Try it
Could the data below be printed out exactly, with the pictures left out?

== Provided records

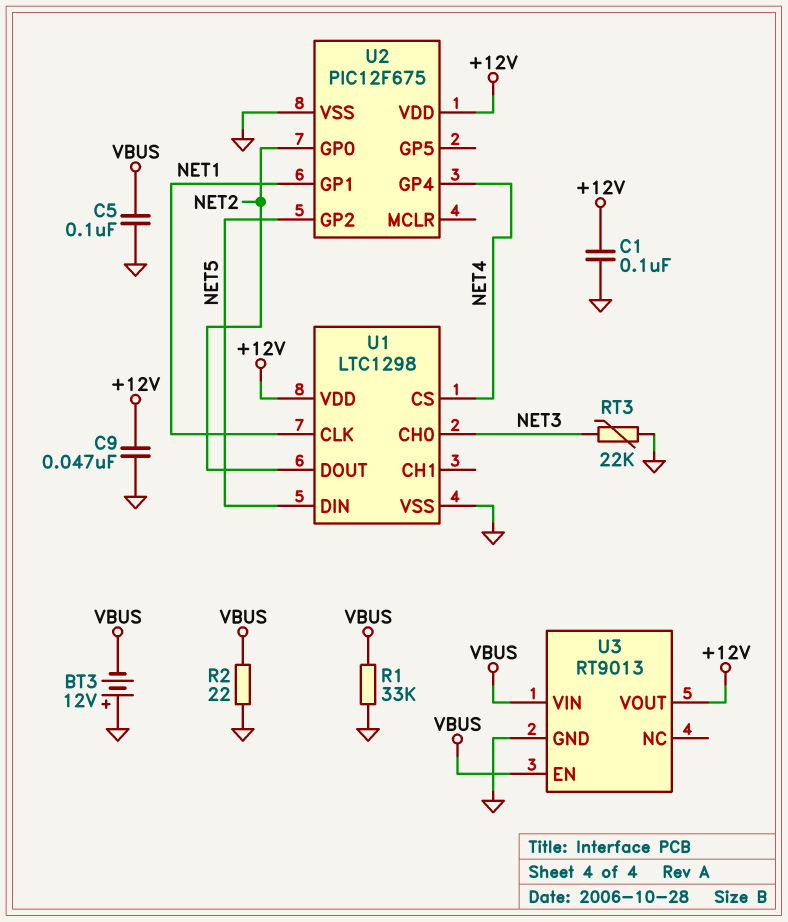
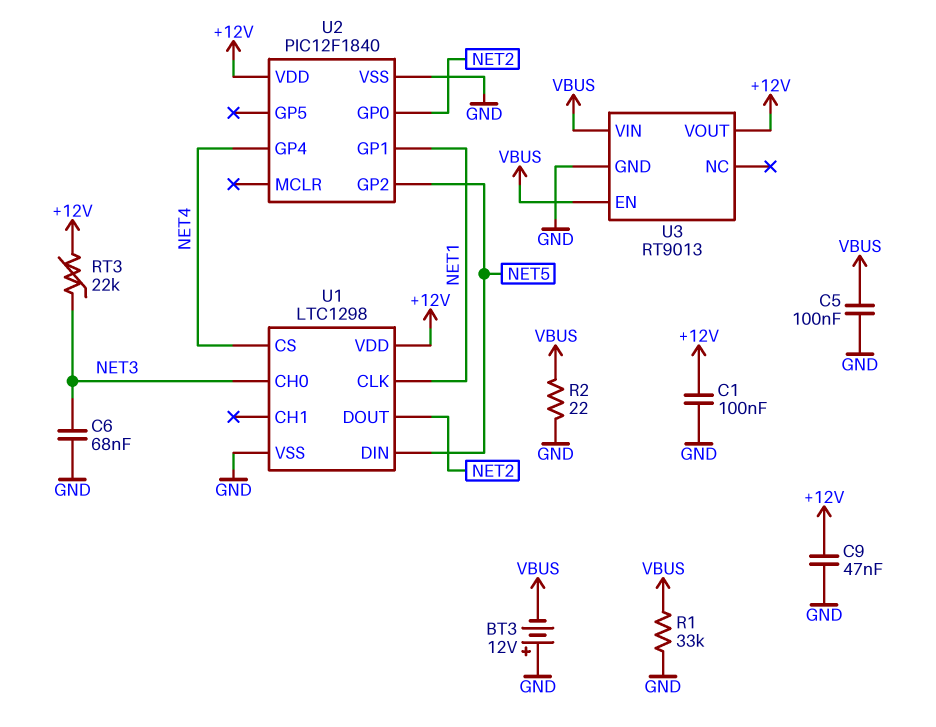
C6: none -> 68nF (GND, NET3)
RT3: 22k (GND, NET3) -> 22k (+12V, NET3)
U2: PIC12F675 -> PIC12F1840

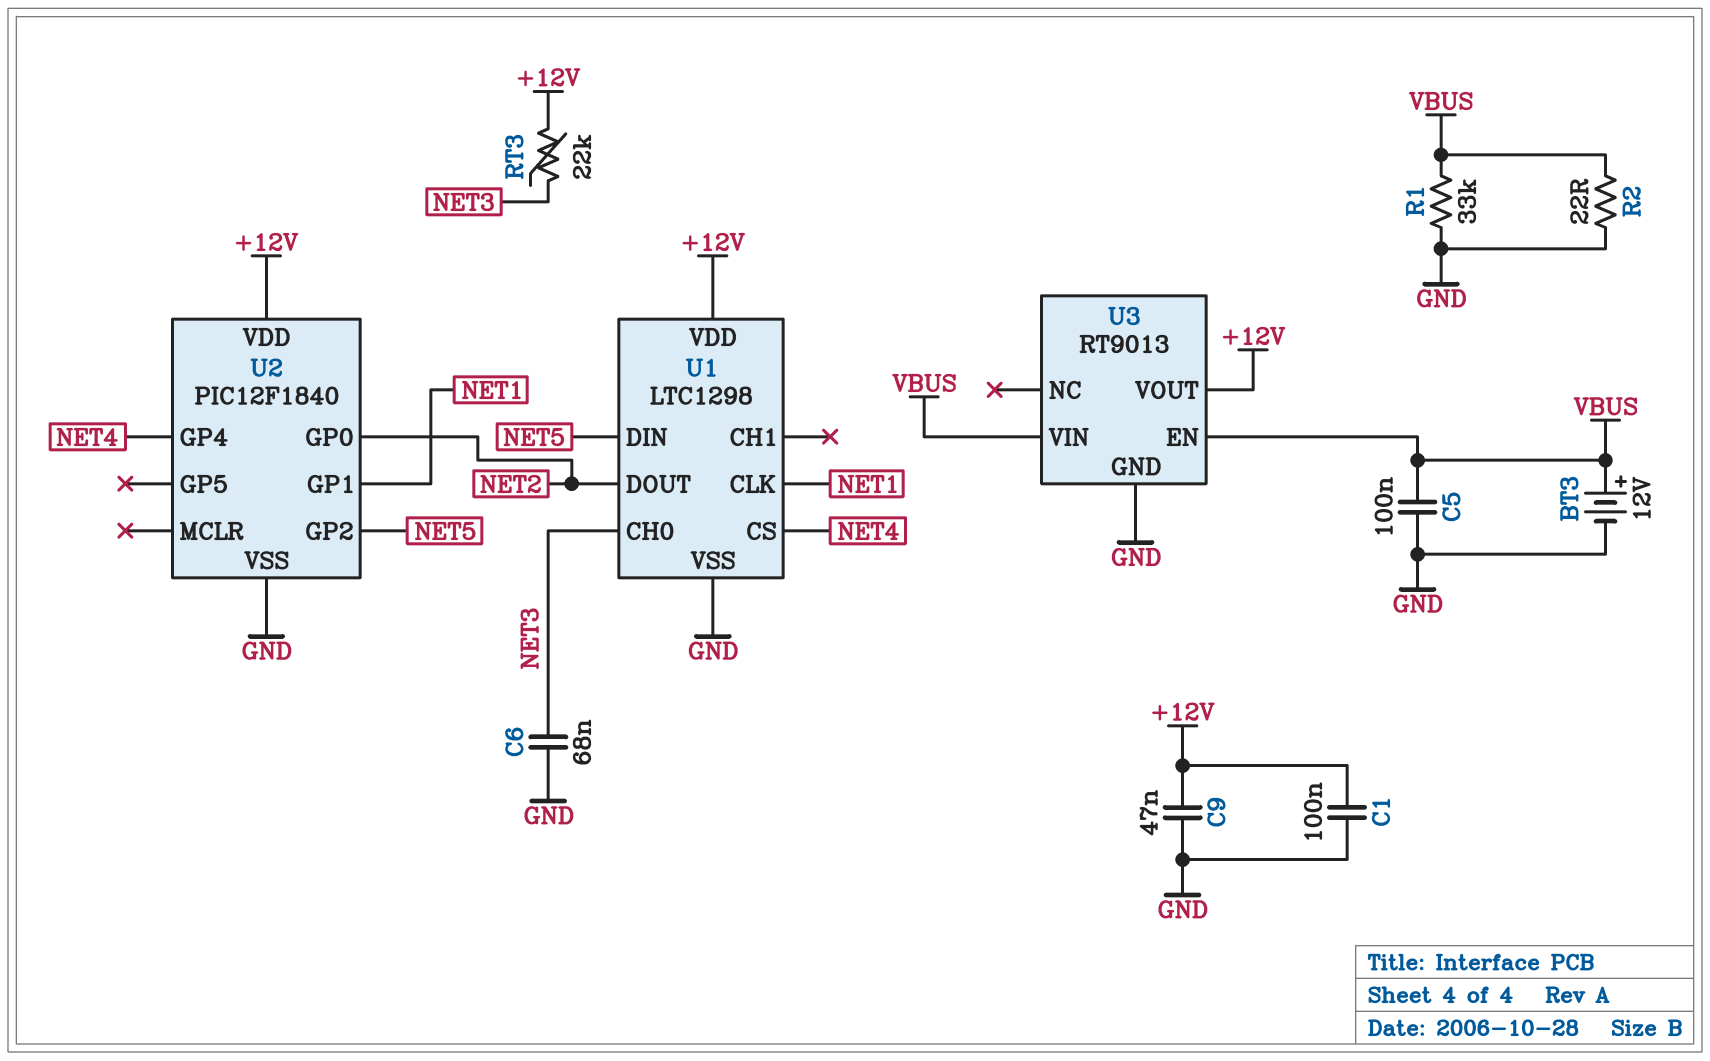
BT3: 12V (plus GND, minus VBUS) -> 12V (plus VBUS, minus GND)

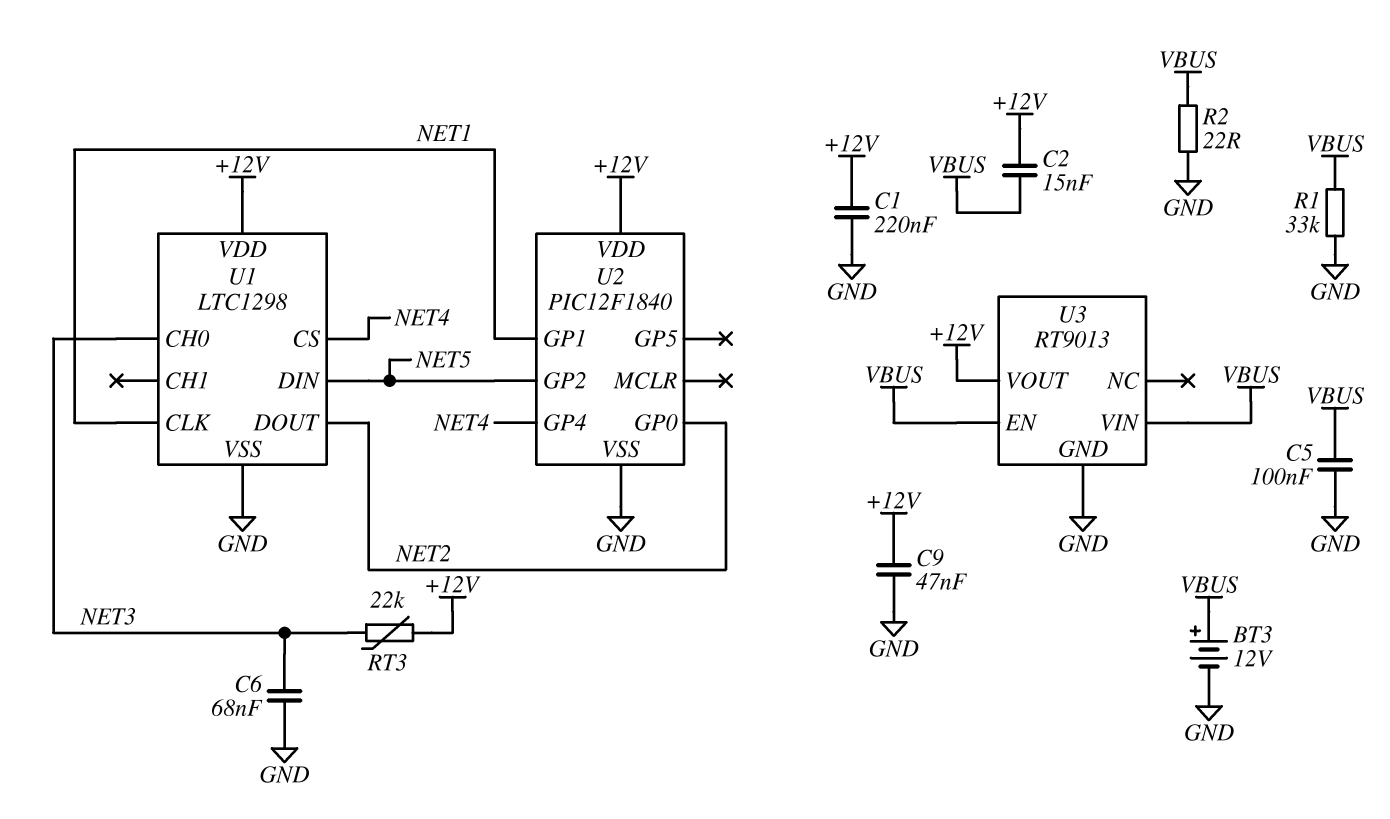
C1: 100nF (+12V, GND) -> 220nF (+12V, GND)
C2: none -> 15nF (+12V, VBUS)

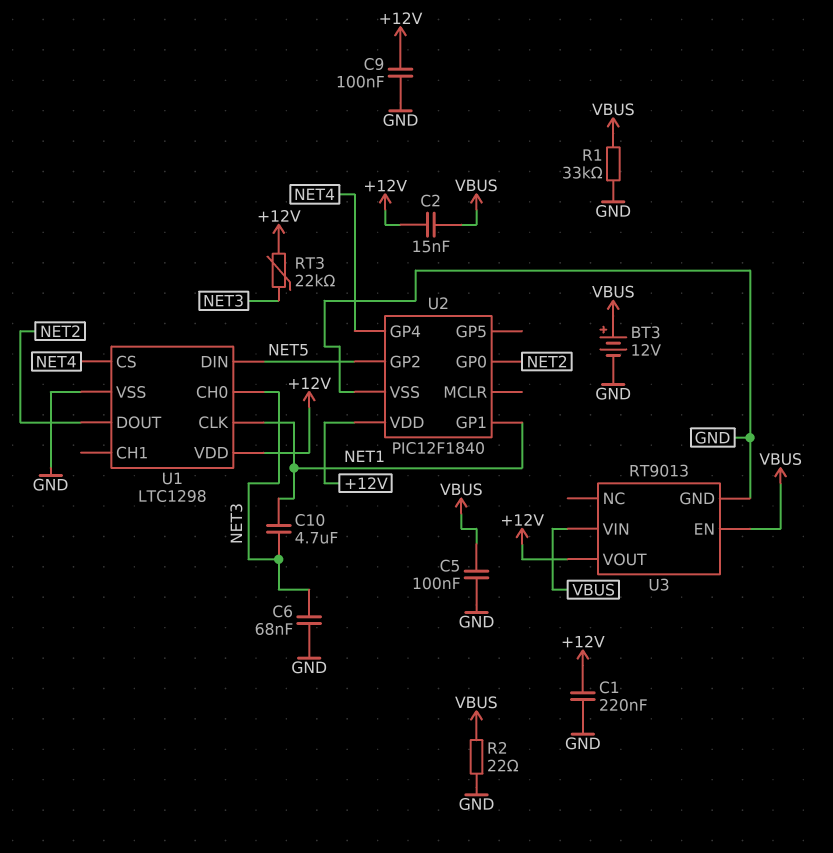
C9: 47nF (+12V, GND) -> 100nF (+12V, GND)
C10: none -> 4.7uF (NET1, NET3)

====

Exercise output
C6: none -> 68nF (GND, NET3)
RT3: 22k (GND, NET3) -> 22k (+12V, NET3)
U2: PIC12F675 -> PIC12F1840

BT3: 12V (plus GND, minus VBUS) -> 12V (plus VBUS, minus GND)

C1: 100nF (+12V, GND) -> 220nF (+12V, GND)
C2: none -> 15nF (+12V, VBUS)

C9: 47nF (+12V, GND) -> 100nF (+12V, GND)
C10: none -> 4.7uF (NET1, NET3)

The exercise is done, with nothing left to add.